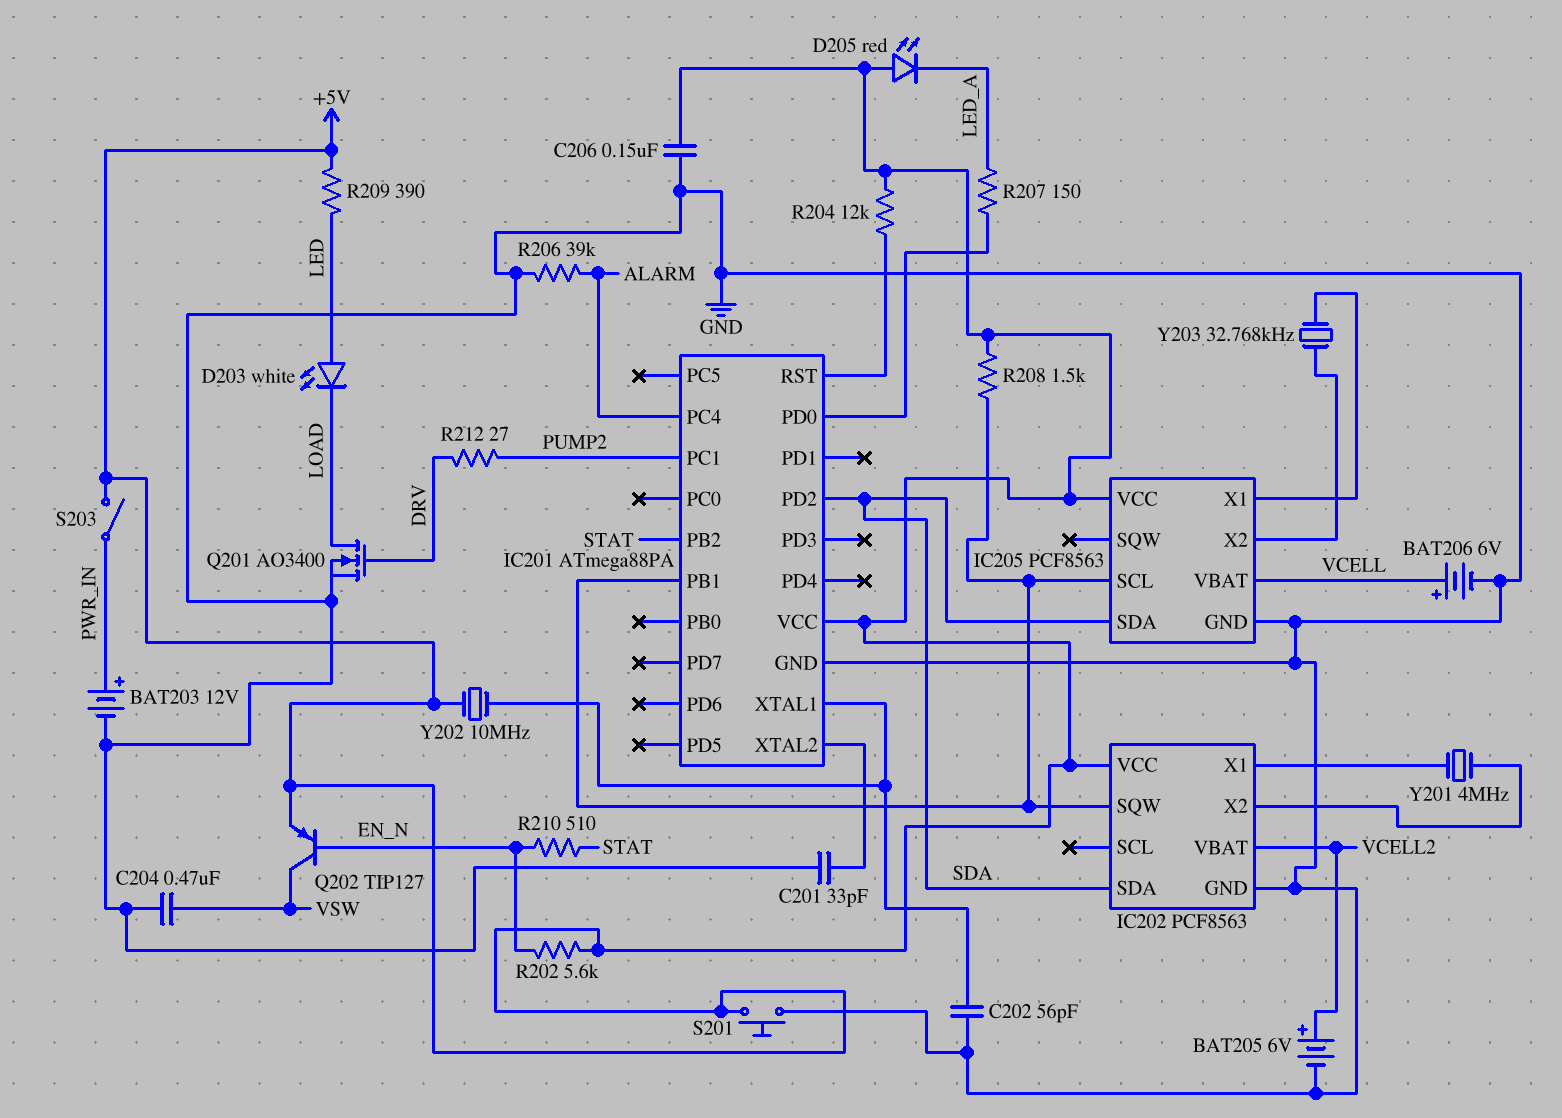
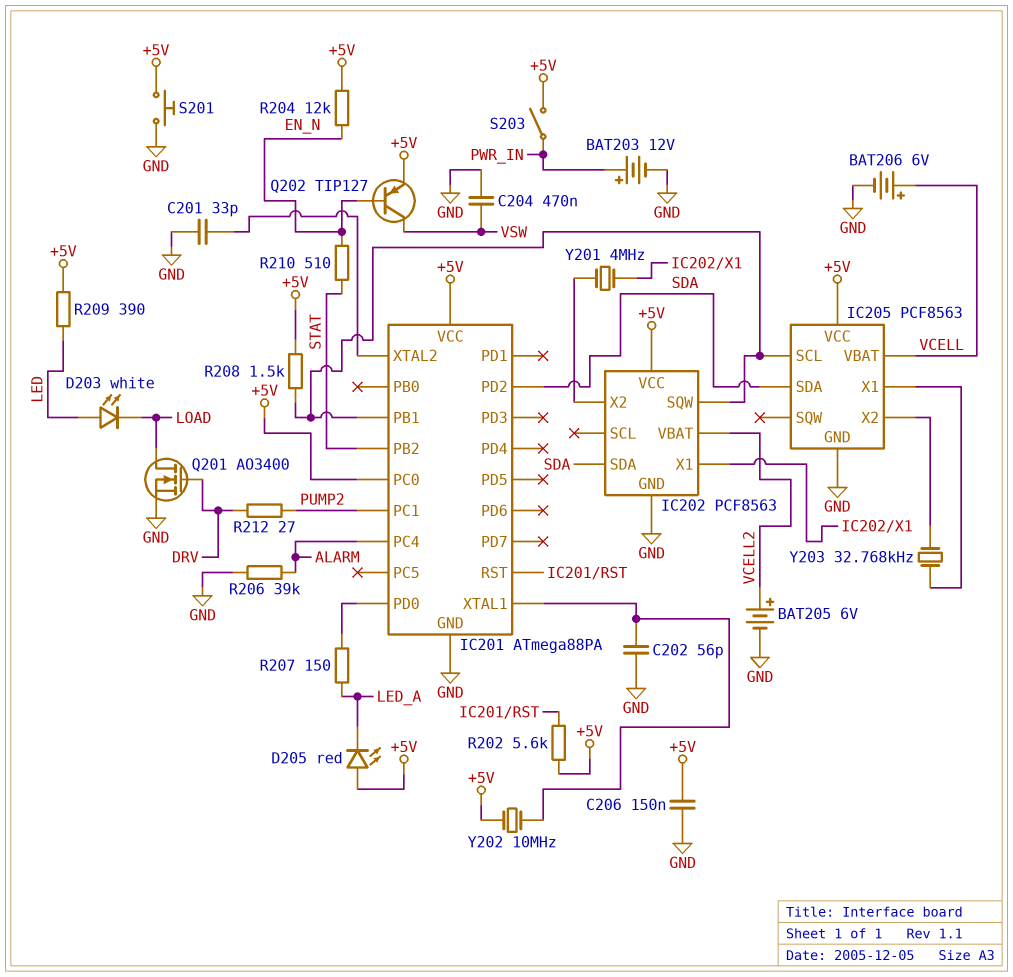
IC201 pin PC0: none -> +5V
R202: 5.6k (+5V, EN_N) -> 5.6k (+5V, IC201/RST)
R204: 12k (+5V, IC201/RST) -> 12k (+5V, EN_N)

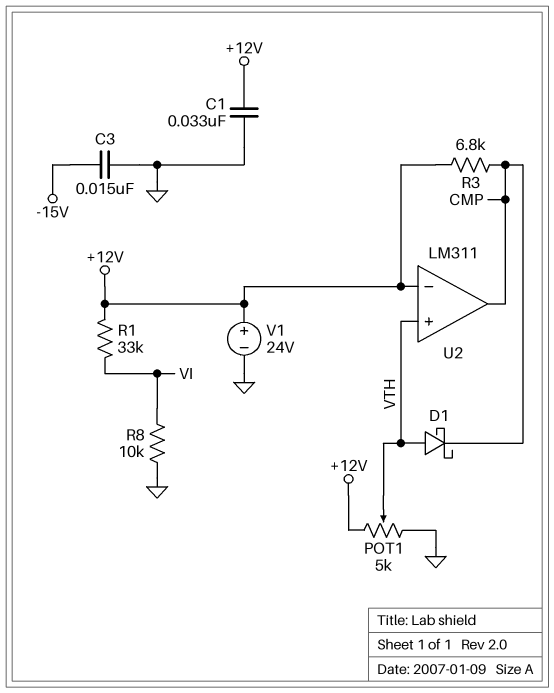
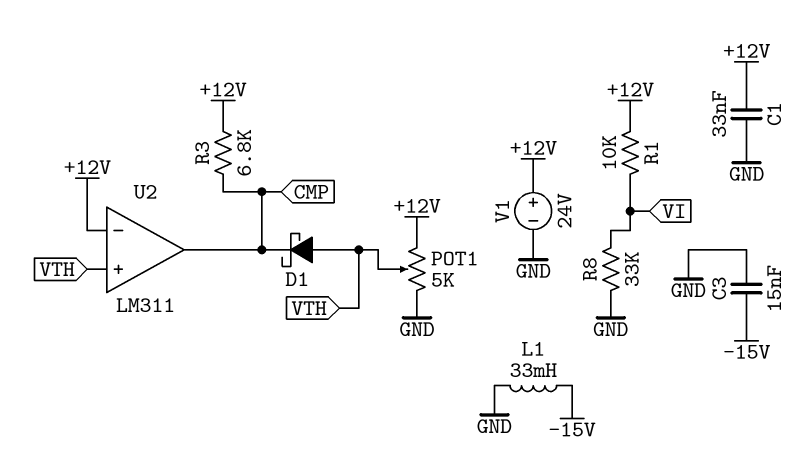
L1: none -> 33mH (-15V, GND)
R1: 33k (+12V, VI) -> 10k (+12V, VI)
R8: 10k (GND, VI) -> 33k (GND, VI)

→ Task item: Work out the number of lines in the records containing the word "none". Write only that number.

→ Answer for this exercise: 2